A stretch of the entries below is to be set down exactly, running from the line with "purple 1x2 brick" through the line with "purple 1x3 brick [219,144,310,173]", both included, and no other line.

Content starts

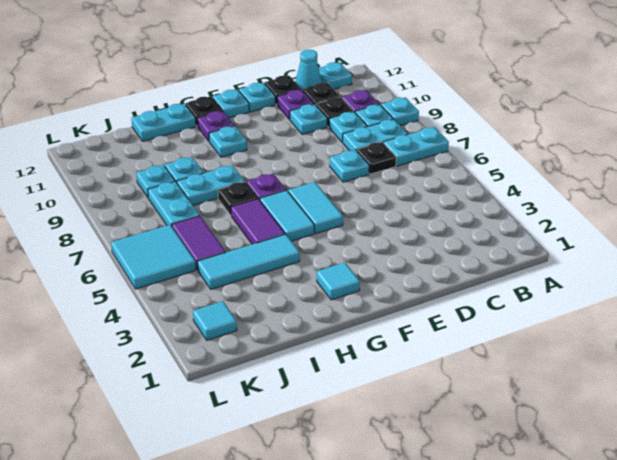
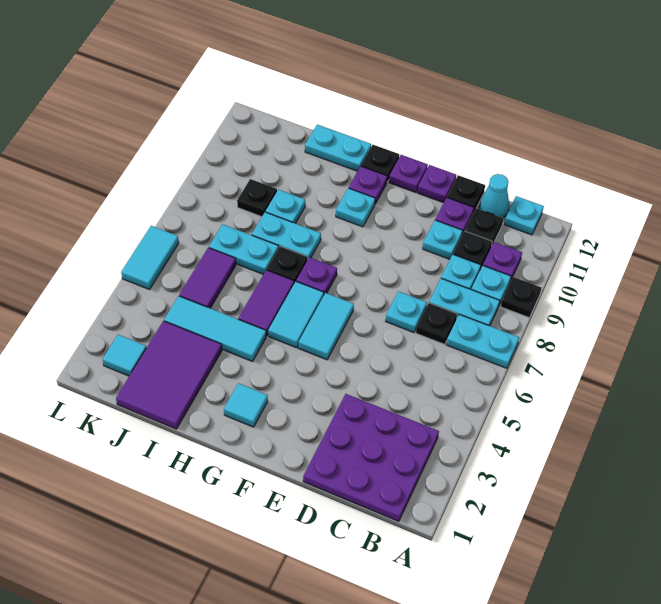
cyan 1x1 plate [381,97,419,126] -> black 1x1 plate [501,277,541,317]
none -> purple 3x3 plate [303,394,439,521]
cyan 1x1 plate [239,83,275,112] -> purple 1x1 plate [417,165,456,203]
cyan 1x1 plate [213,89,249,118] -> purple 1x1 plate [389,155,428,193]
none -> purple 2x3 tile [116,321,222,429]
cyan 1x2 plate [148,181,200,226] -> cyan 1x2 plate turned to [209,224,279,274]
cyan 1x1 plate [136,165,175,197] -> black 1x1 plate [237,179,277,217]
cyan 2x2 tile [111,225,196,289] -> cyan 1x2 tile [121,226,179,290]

Content ends
Content starts

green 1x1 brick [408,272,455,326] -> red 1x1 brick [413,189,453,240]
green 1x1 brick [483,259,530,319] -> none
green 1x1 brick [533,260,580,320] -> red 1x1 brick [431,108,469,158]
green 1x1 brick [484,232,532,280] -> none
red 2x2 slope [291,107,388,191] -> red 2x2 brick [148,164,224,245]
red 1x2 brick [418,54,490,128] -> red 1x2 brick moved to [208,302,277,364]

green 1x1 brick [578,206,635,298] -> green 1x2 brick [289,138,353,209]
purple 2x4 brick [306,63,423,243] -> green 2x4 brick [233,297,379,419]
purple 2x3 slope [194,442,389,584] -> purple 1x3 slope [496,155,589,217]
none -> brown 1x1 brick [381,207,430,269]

Content ends
Content starts

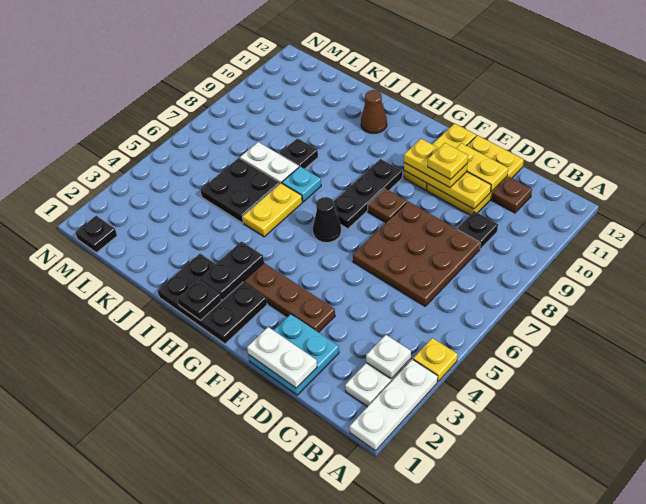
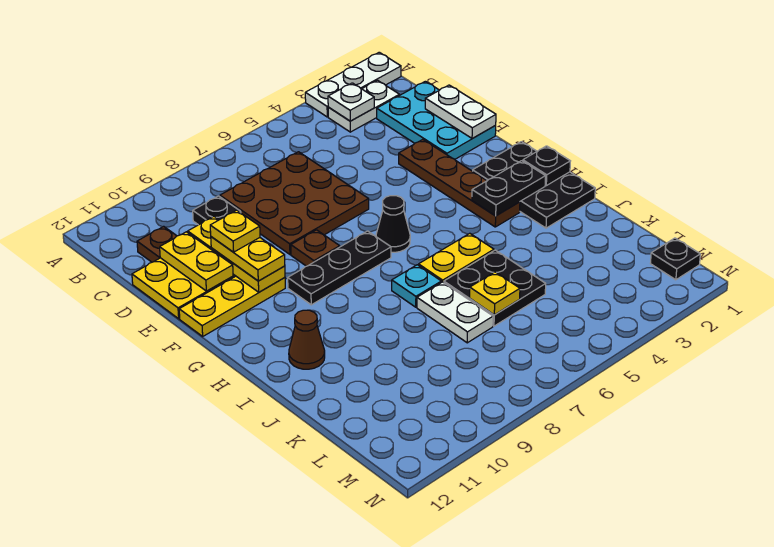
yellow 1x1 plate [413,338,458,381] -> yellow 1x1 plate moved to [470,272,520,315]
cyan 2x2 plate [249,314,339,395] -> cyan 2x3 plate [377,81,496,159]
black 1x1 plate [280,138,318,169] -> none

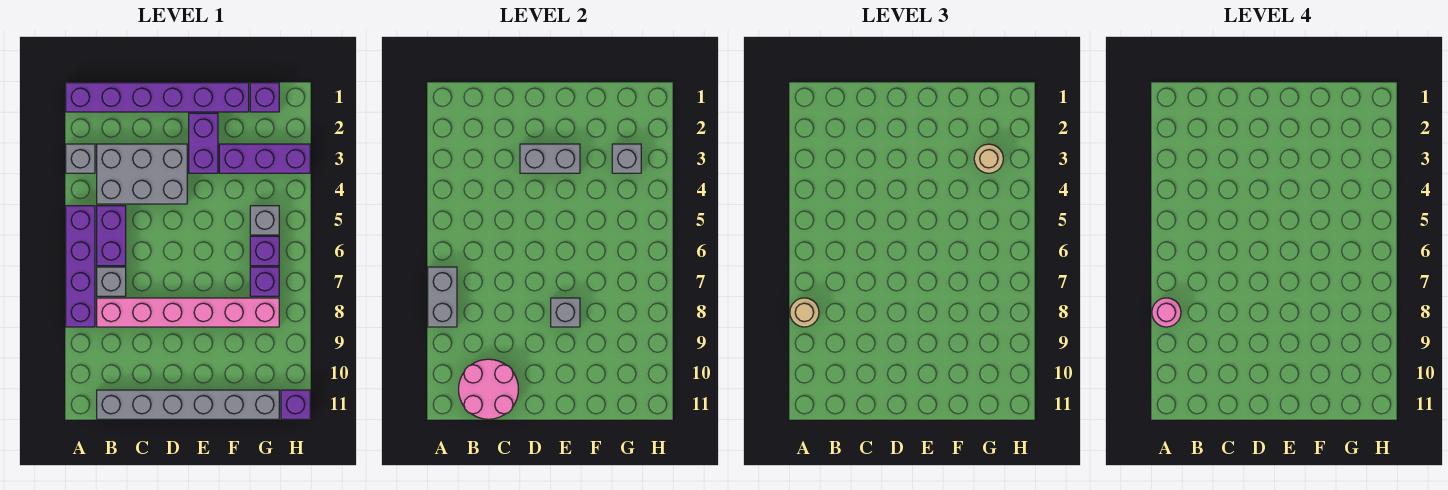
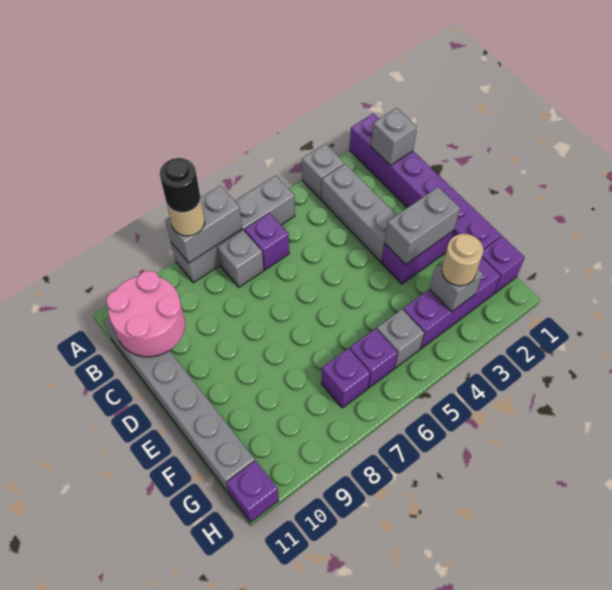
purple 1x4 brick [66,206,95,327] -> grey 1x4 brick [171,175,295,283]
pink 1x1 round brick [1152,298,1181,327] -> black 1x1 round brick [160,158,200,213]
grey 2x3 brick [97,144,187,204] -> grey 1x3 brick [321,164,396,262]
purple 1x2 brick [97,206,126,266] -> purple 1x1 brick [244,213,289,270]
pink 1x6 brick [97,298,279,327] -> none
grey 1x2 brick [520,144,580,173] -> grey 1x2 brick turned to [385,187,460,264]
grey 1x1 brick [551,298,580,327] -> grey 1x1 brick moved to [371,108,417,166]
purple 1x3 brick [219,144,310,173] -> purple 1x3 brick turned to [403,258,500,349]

Content ends

### Output:
purple 1x2 brick [97,206,126,266] -> purple 1x1 brick [244,213,289,270]
pink 1x6 brick [97,298,279,327] -> none
grey 1x2 brick [520,144,580,173] -> grey 1x2 brick turned to [385,187,460,264]
grey 1x1 brick [551,298,580,327] -> grey 1x1 brick moved to [371,108,417,166]
purple 1x3 brick [219,144,310,173] -> purple 1x3 brick turned to [403,258,500,349]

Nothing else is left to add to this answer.